Work order:
Set the listing down again exactly, please, apart from its pictures.

Stored data:
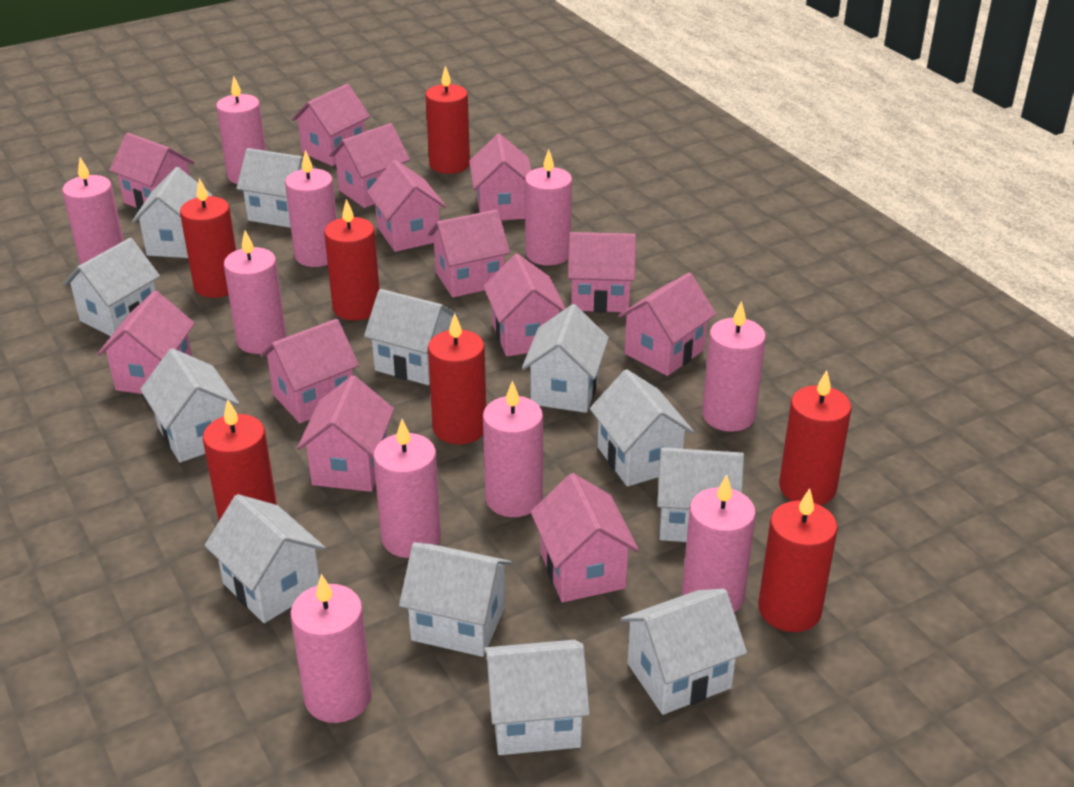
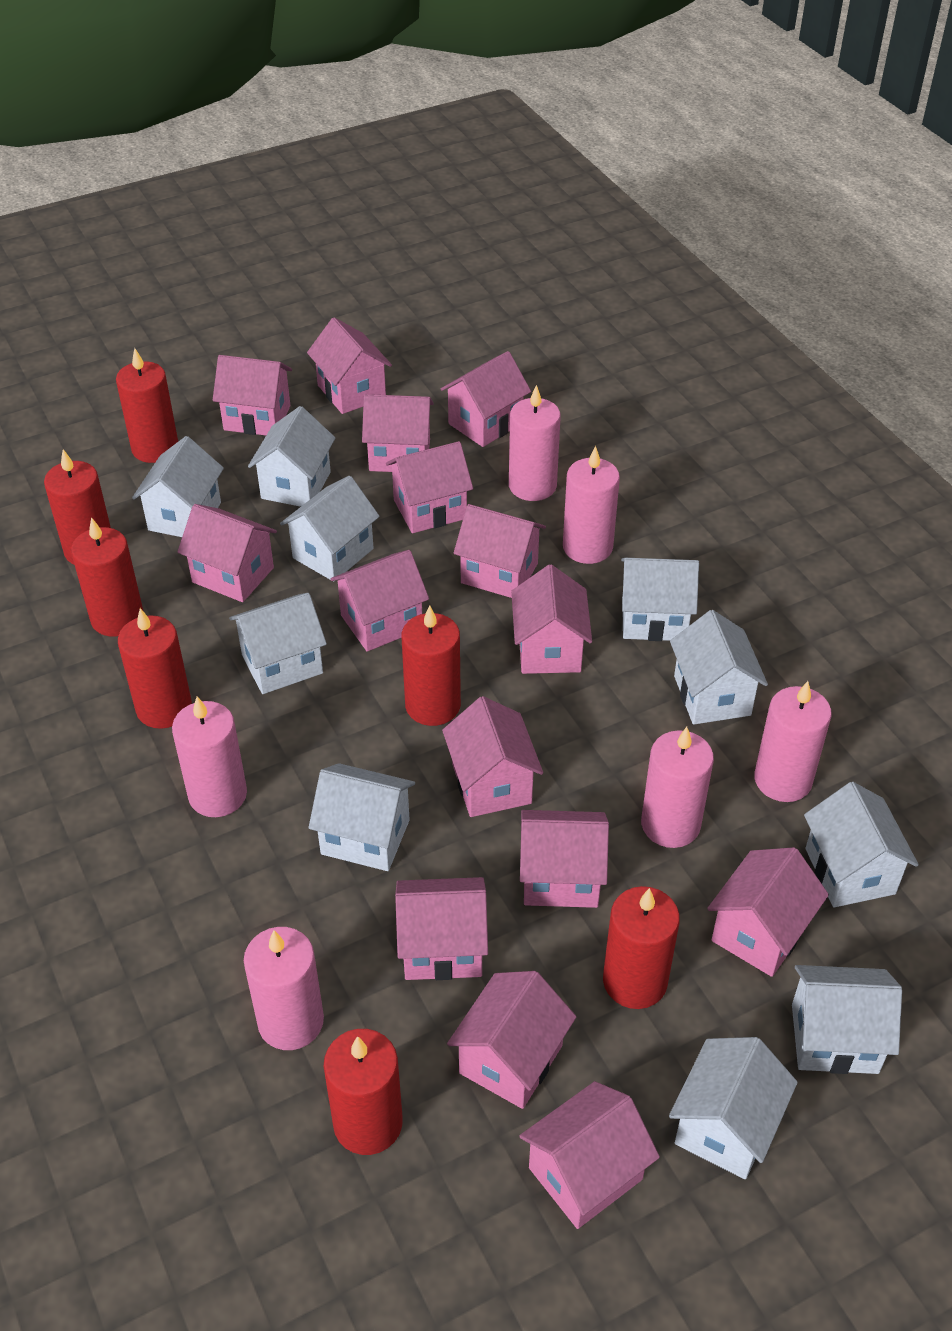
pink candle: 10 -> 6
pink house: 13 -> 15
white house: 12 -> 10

Your solution:
pink candle: 10 -> 6
pink house: 13 -> 15
white house: 12 -> 10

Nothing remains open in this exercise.